*** Opening INPUT DATA ***

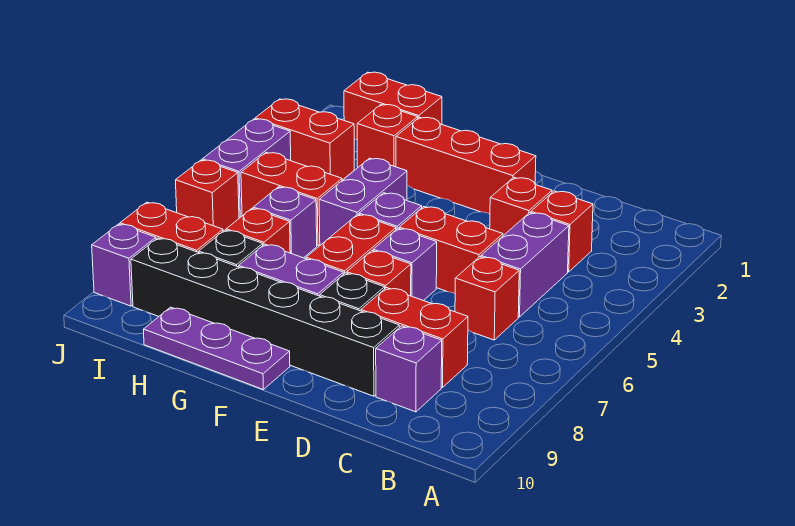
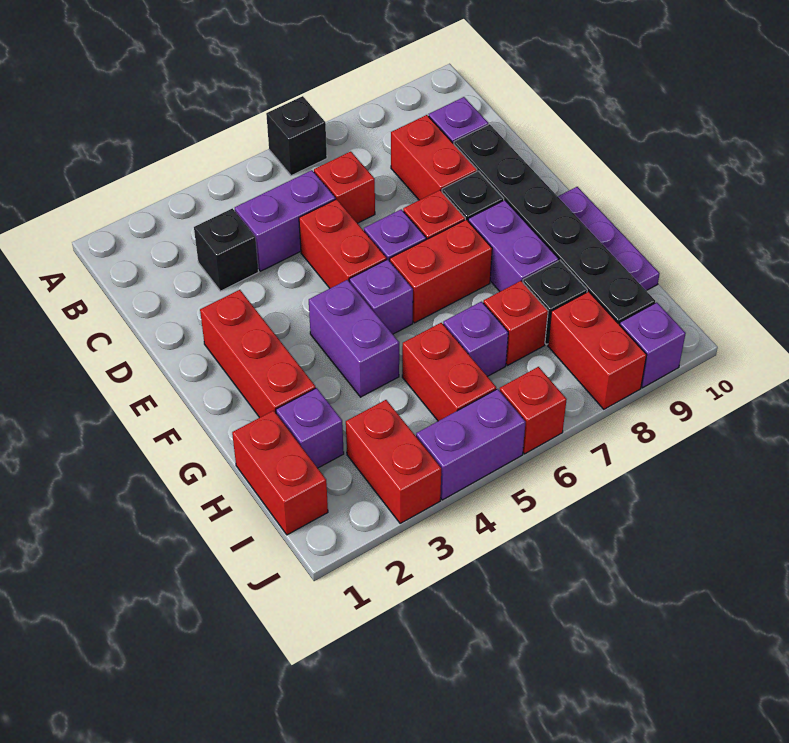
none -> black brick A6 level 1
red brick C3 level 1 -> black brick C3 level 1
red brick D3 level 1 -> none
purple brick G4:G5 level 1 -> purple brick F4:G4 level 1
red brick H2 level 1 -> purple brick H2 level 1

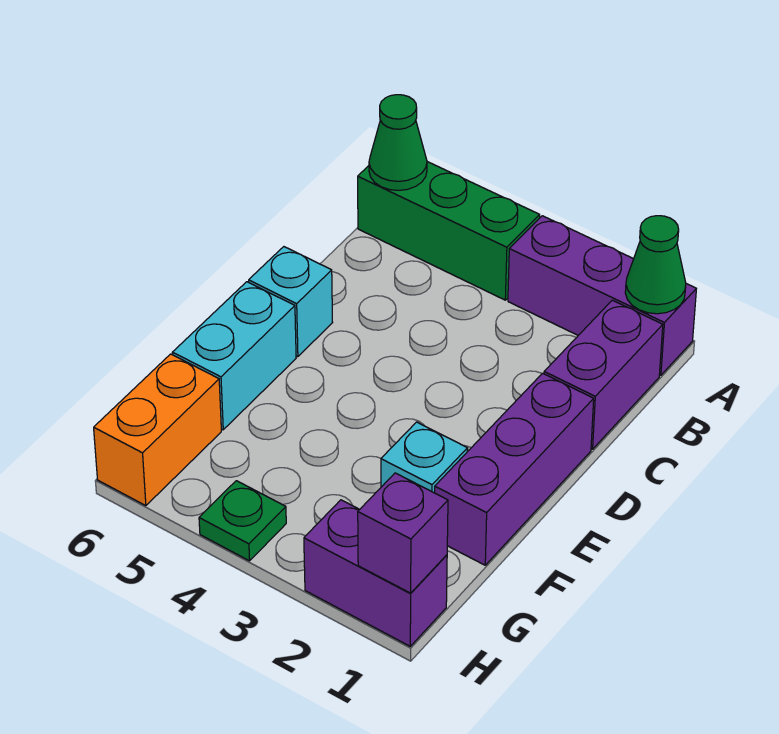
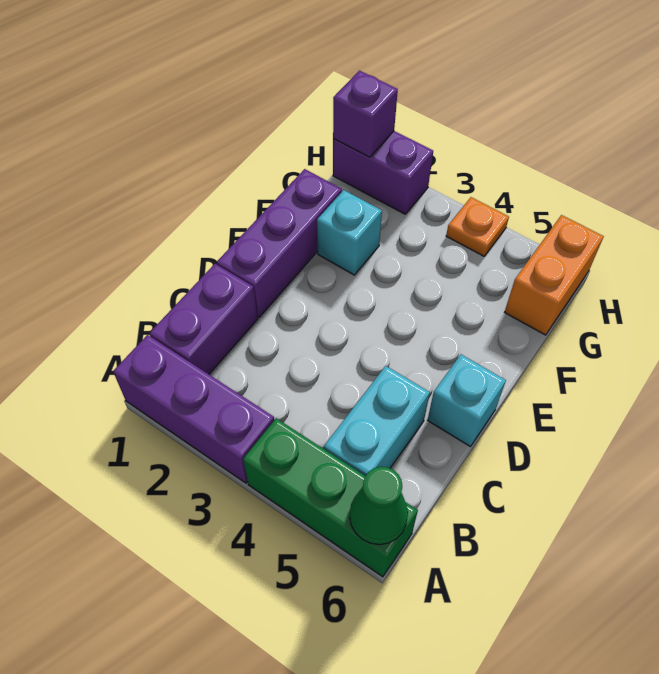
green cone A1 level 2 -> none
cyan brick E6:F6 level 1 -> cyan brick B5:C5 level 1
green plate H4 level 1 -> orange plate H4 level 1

*** Closing INPUT DATA ***

Every line above that holds "green" should be copied out.

green cone A1 level 2 -> none
green plate H4 level 1 -> orange plate H4 level 1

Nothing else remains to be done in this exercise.